__Data block__
□ □ □

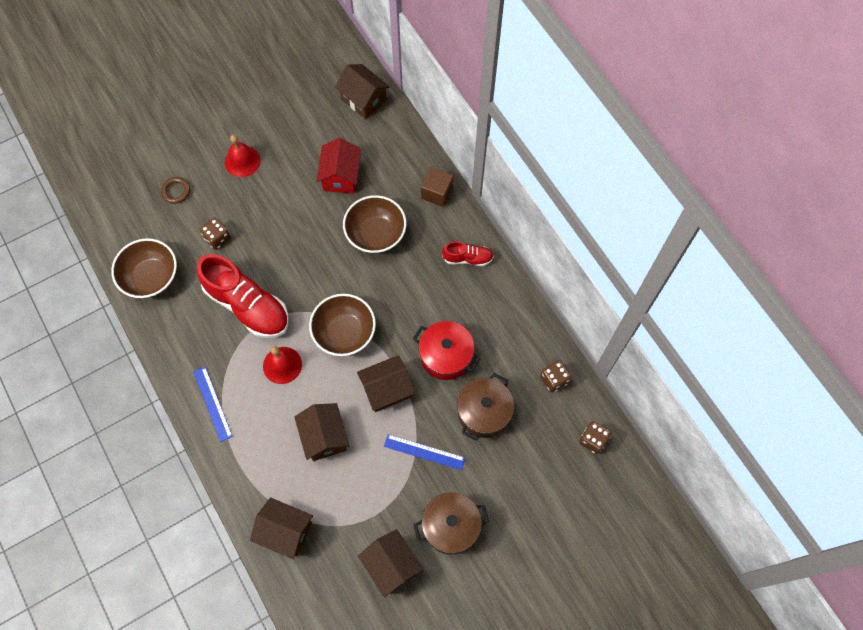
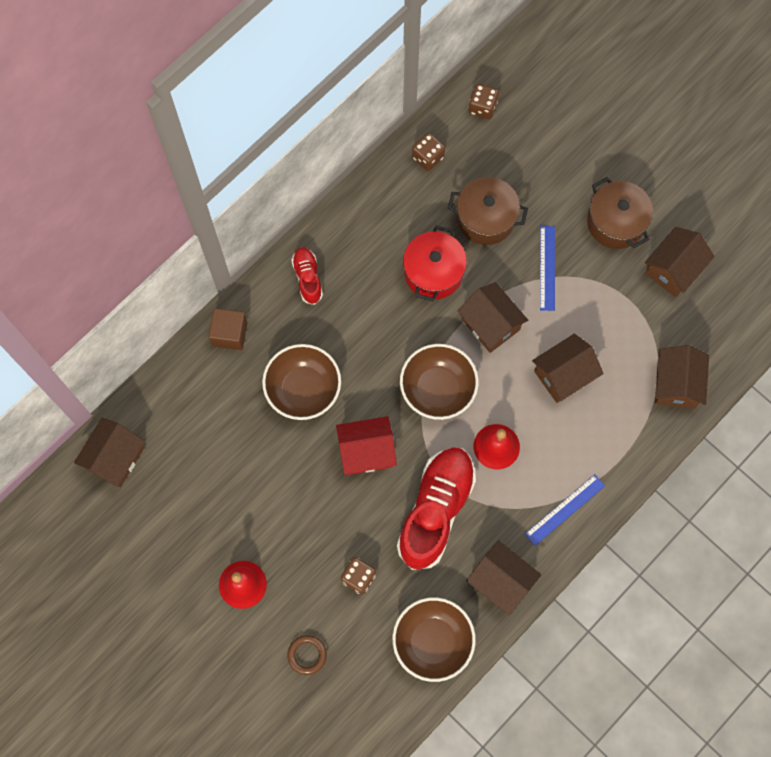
camera: 105 degrees left, 5 degrees up
(176, 338) = (501, 581): none -> brown house
(341, 176) = (234, 453): red house -> red house (366, 451)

□ □ □

__Task item__
Aside from the pictures, repeat the listing exactly.

__Result of the task__
camera: 105 degrees left, 5 degrees up
(176, 338) = (501, 581): none -> brown house
(341, 176) = (234, 453): red house -> red house (366, 451)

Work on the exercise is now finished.